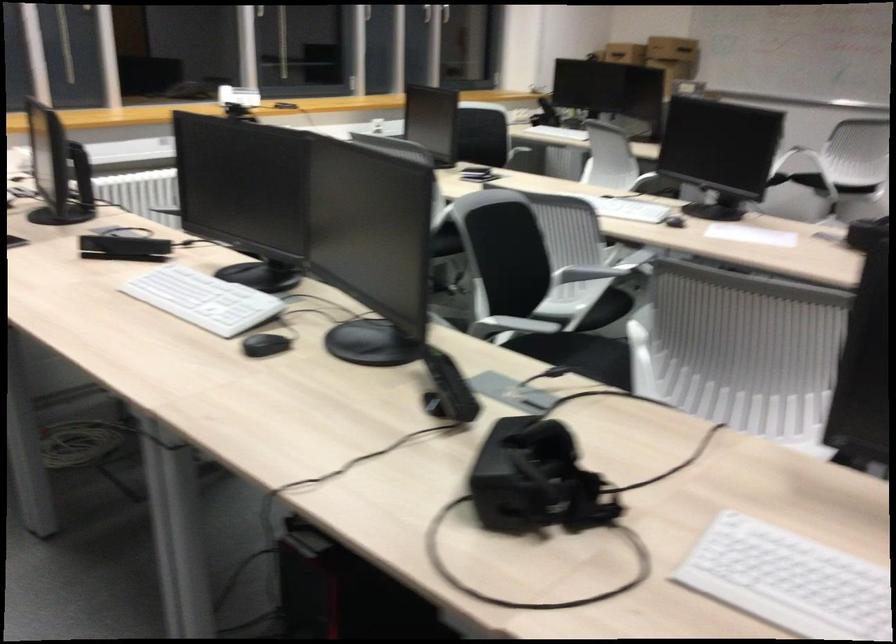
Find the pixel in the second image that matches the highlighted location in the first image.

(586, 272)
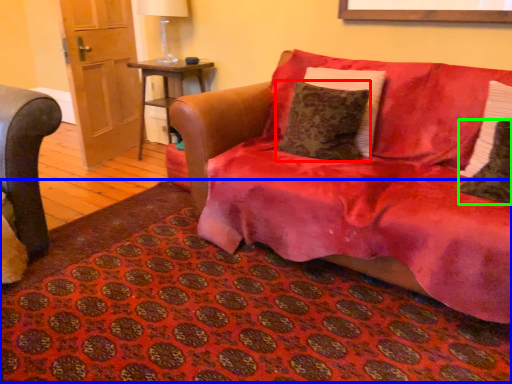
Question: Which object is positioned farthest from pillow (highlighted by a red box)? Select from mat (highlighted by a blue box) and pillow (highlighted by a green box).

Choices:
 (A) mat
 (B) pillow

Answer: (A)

┄┄┄┄┄┄┄┄┄┄┄┄┄┄┄┄┄┄┄┄

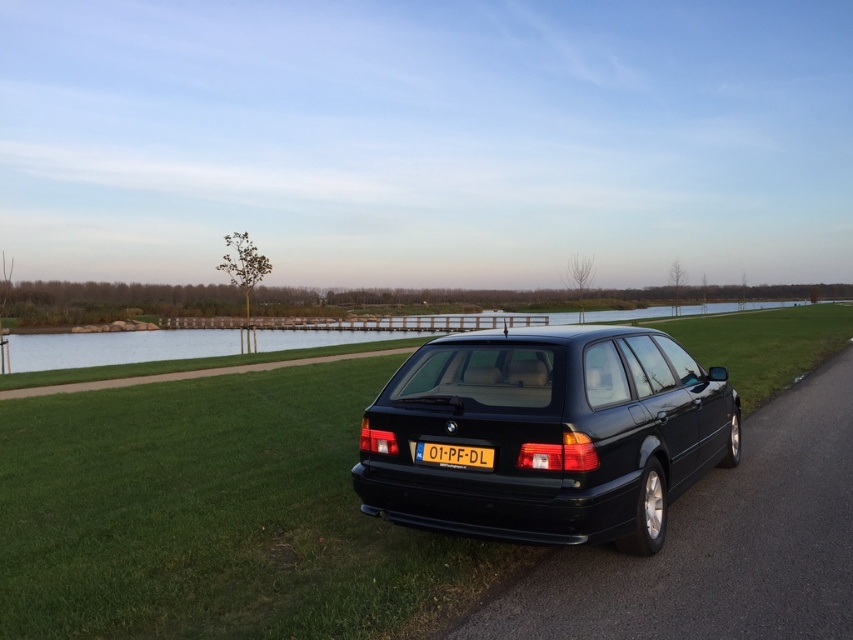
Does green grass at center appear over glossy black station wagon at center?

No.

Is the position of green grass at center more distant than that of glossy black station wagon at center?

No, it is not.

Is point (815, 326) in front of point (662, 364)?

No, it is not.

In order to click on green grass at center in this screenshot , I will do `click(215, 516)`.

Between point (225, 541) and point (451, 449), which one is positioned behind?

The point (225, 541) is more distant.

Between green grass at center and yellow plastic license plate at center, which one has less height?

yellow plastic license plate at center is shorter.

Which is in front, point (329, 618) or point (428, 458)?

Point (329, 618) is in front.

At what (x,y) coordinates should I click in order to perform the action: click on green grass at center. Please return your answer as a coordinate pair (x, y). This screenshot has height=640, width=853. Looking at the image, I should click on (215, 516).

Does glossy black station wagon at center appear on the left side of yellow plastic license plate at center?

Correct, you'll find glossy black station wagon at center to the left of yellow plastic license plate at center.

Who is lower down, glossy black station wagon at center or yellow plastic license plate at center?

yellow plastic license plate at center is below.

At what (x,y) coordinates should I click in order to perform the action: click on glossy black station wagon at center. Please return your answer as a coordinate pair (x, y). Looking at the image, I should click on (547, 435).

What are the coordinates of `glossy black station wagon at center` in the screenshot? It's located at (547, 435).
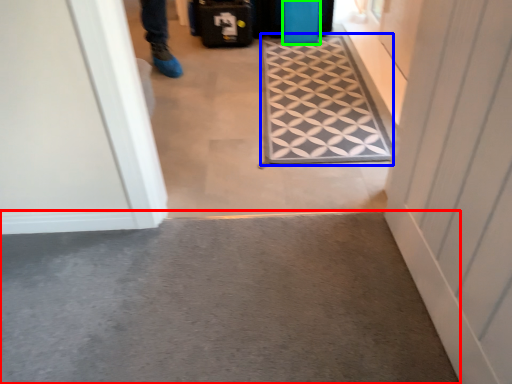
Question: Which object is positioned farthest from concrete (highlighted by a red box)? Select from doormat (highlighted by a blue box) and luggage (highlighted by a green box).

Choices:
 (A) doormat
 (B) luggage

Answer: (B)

┄┄┄┄┄┄┄┄┄┄┄┄┄┄┄┄┄┄┄┄

[ABOUT THIS EXERCISE]
Reproduce the part of the material that opens with the line containing "What are the" and closes with the line containing "Answer: (B)". Leave out any picture.

[WRITTEN ANSWER]
What are the coordinates of `glossy black station wagon at center` in the screenshot? It's located at (547, 435).
Question: Which object is positioned farthest from concrete (highlighted by a red box)? Select from doormat (highlighted by a blue box) and luggage (highlighted by a green box).

Choices:
 (A) doormat
 (B) luggage

Answer: (B)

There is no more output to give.